## PROBLEM STATEMENT
Only the text belongs in the copy: retype each record exactly as it appears.

## SUPPLIED MATERIAL
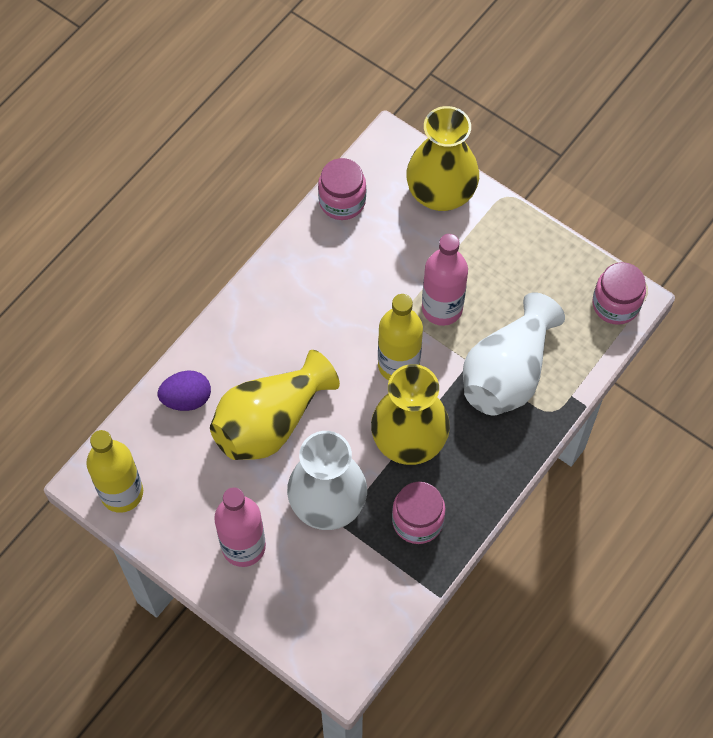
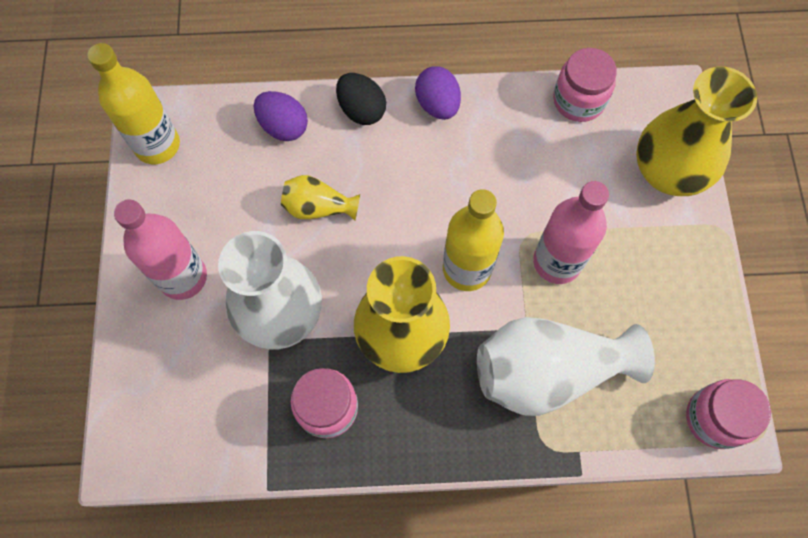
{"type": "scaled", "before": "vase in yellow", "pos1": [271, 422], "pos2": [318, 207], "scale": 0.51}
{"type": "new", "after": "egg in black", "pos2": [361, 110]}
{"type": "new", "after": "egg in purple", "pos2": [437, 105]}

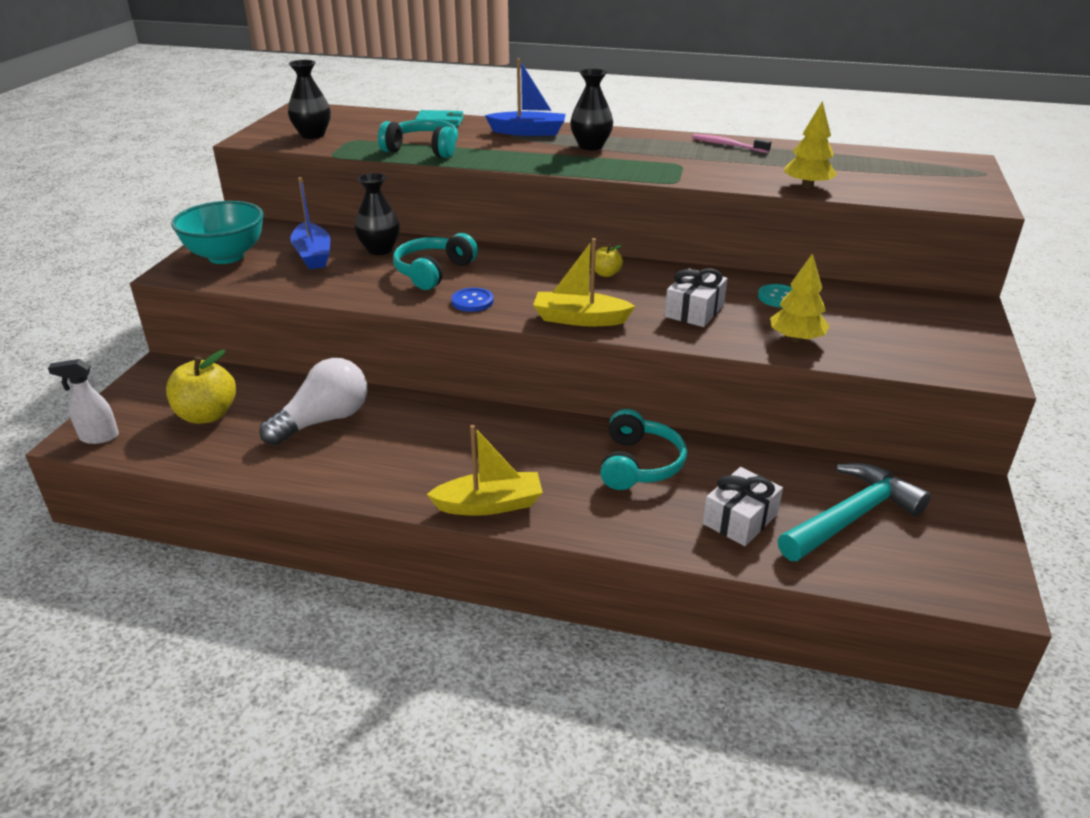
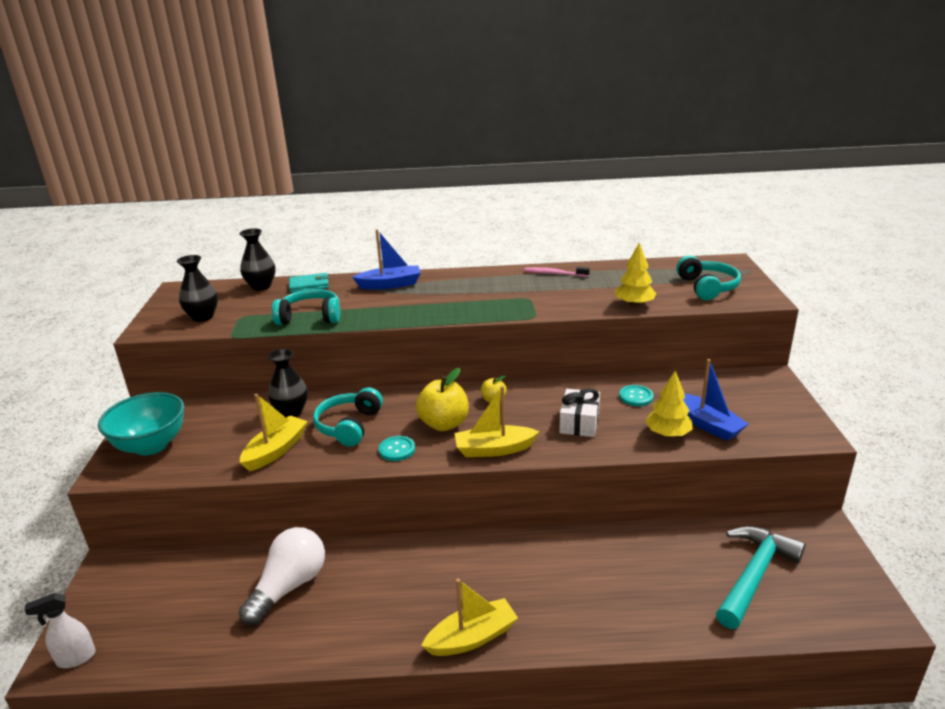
{"type": "shifted", "before": "apple in yellow", "pos1": [207, 415], "pos2": [444, 424]}
{"type": "shifted", "before": "boat in blue", "pos1": [313, 255], "pos2": [707, 424]}
{"type": "repainted", "before": "button in blue", "after": "button in turquoise", "pos1": [472, 301], "pos2": [397, 450]}
{"type": "shifted", "before": "vase in black", "pos1": [591, 146], "pos2": [261, 286]}
{"type": "shifted", "before": "headphones in turquoise", "pos1": [639, 464], "pos2": [707, 287]}
{"type": "gone", "before": "gift in white", "pos1": [740, 519]}
{"type": "new", "after": "boat in yellow", "pos2": [276, 450]}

## EXPECTED ANSWER
{"type": "scaled", "before": "vase in yellow", "pos1": [271, 422], "pos2": [318, 207], "scale": 0.51}
{"type": "new", "after": "egg in black", "pos2": [361, 110]}
{"type": "new", "after": "egg in purple", "pos2": [437, 105]}

{"type": "shifted", "before": "apple in yellow", "pos1": [207, 415], "pos2": [444, 424]}
{"type": "shifted", "before": "boat in blue", "pos1": [313, 255], "pos2": [707, 424]}
{"type": "repainted", "before": "button in blue", "after": "button in turquoise", "pos1": [472, 301], "pos2": [397, 450]}
{"type": "shifted", "before": "vase in black", "pos1": [591, 146], "pos2": [261, 286]}
{"type": "shifted", "before": "headphones in turquoise", "pos1": [639, 464], "pos2": [707, 287]}
{"type": "gone", "before": "gift in white", "pos1": [740, 519]}
{"type": "new", "after": "boat in yellow", "pos2": [276, 450]}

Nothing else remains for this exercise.